* [YOUR INSTRUCTIONS]: Working from the entries below, tally each line that holds "none". Give the tally and nothing else.

* [DATA TO EXAMINE]:
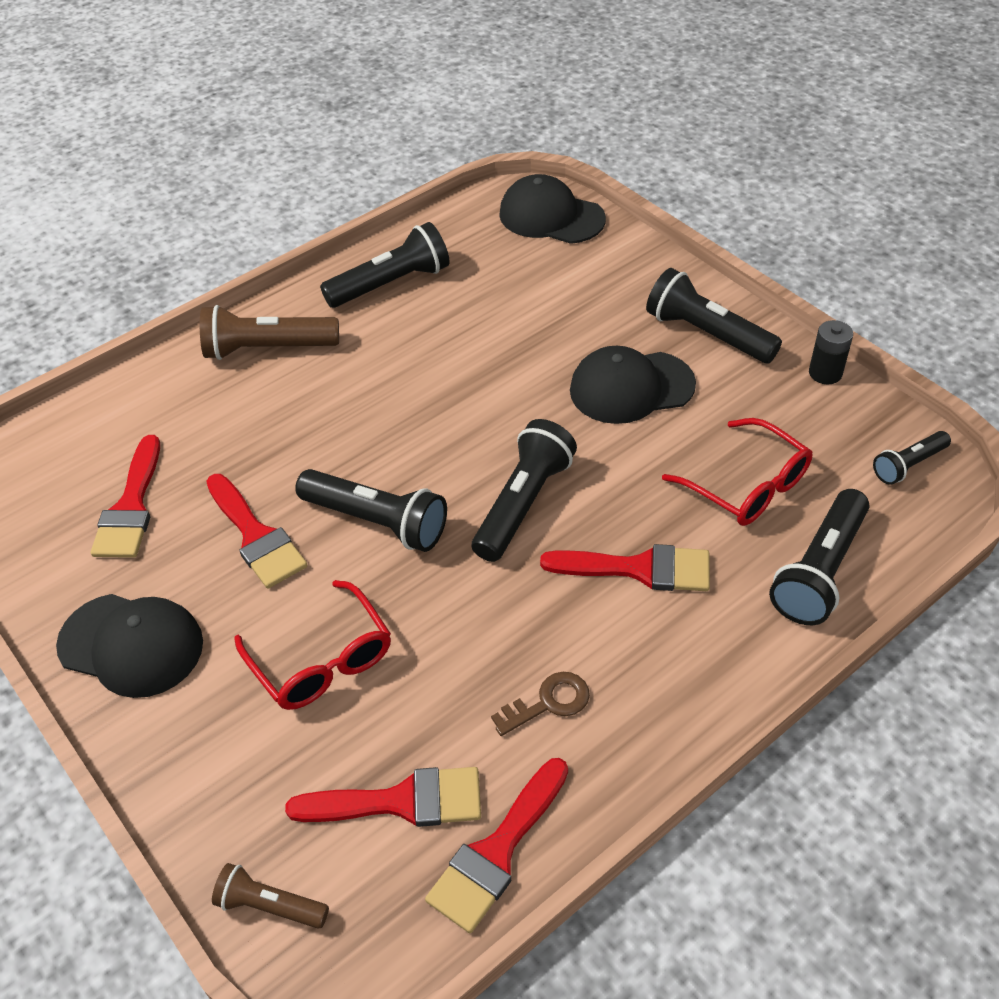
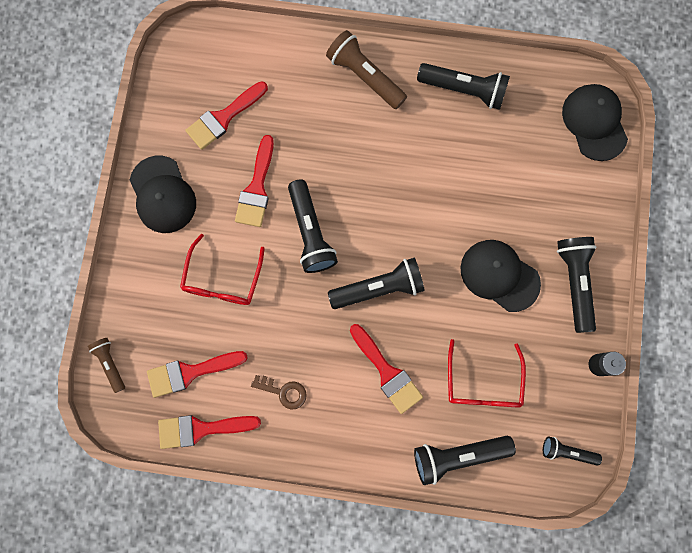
camera: 45 degrees right, 30 degrees up
(401, 801) = (190, 372): red brush -> red brush turned 120 degrees clockwise

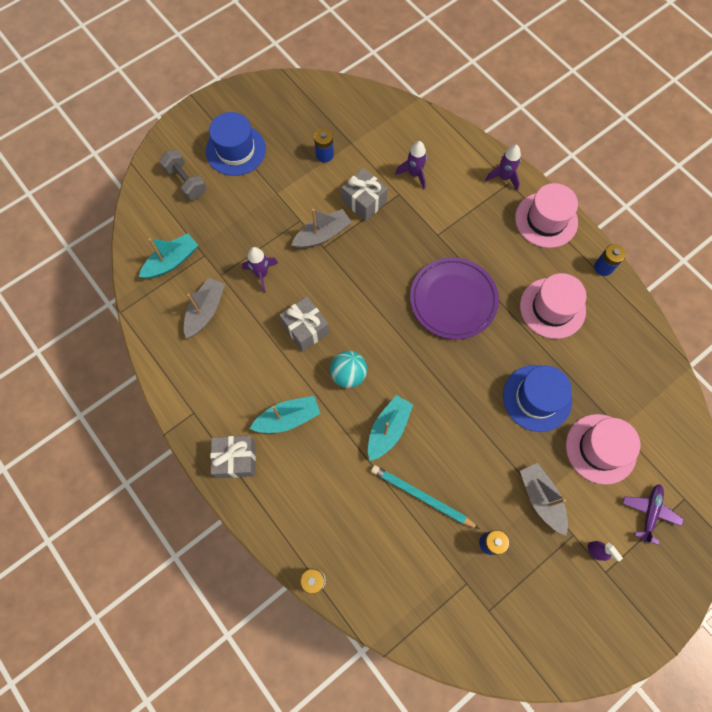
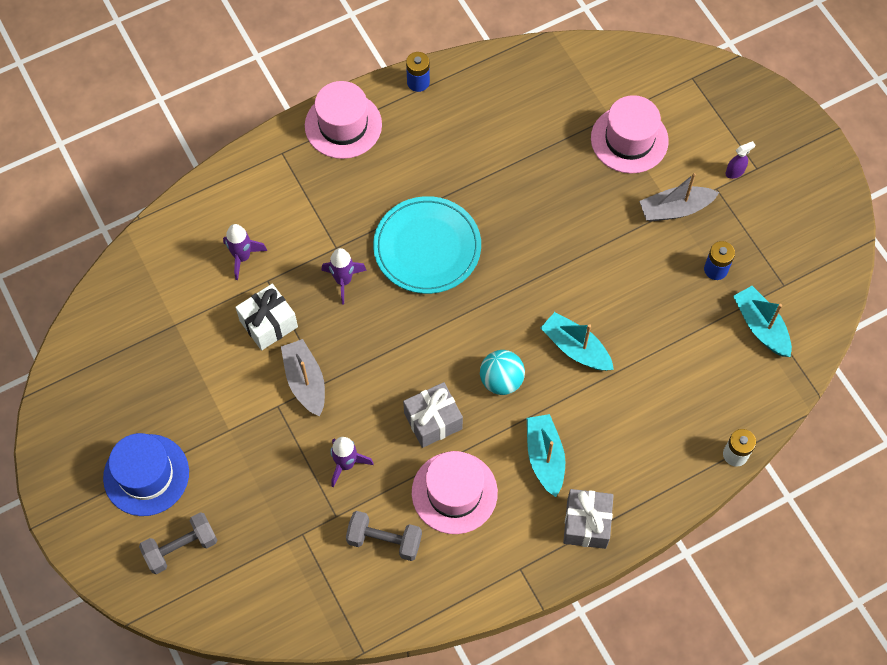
camera: 80 degrees left, 5 degrees down
(172, 261) = (302, 577): turquoise boat -> turquoise boat (760, 326)
(205, 311) = (384, 540): grey boat -> grey dumbbell
(324, 155) = (185, 360): blue battery -> none
(364, 201) = (268, 324): grey gift -> white gift
(422, 497) = (657, 327): turquoise pencil -> none
(453, 300) = (427, 247): purple plate -> turquoise plate
(504, 177) = (273, 157): purple rocket -> purple rocket (343, 281)
(537, 398) = (563, 187): blue hat -> none
(552, 308) = (458, 146): pink hat -> pink hat (454, 492)
(649, 512) = (702, 113): purple plane -> none

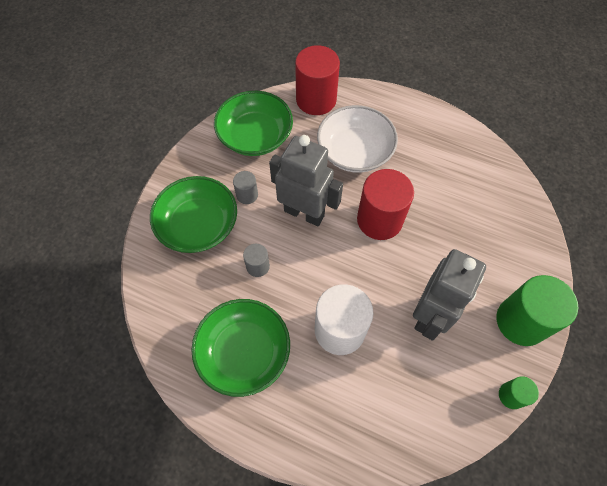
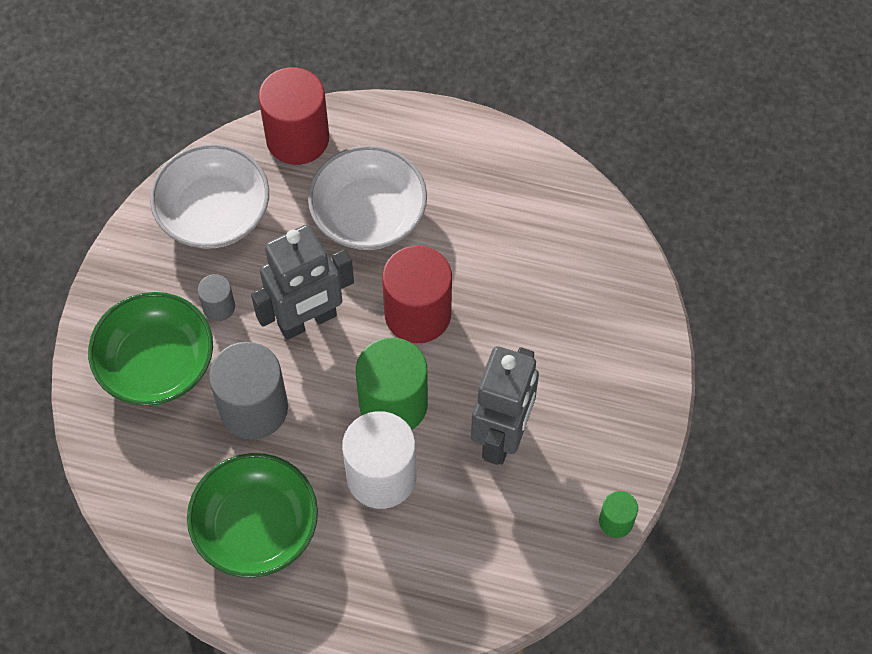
camera: 10 degrees left, 0 degrees up
(255, 136) = (214, 213): green bowl -> white bowl
(258, 266) = (254, 408): grey cylinder -> grey cylinder, size x2.05
(304, 213) = (307, 321): grey robot -> grey robot turned 135 degrees clockwise
(521, 321) = (624, 424): green cylinder -> green cylinder (393, 404)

* [EXPECTED ANSWER]: 4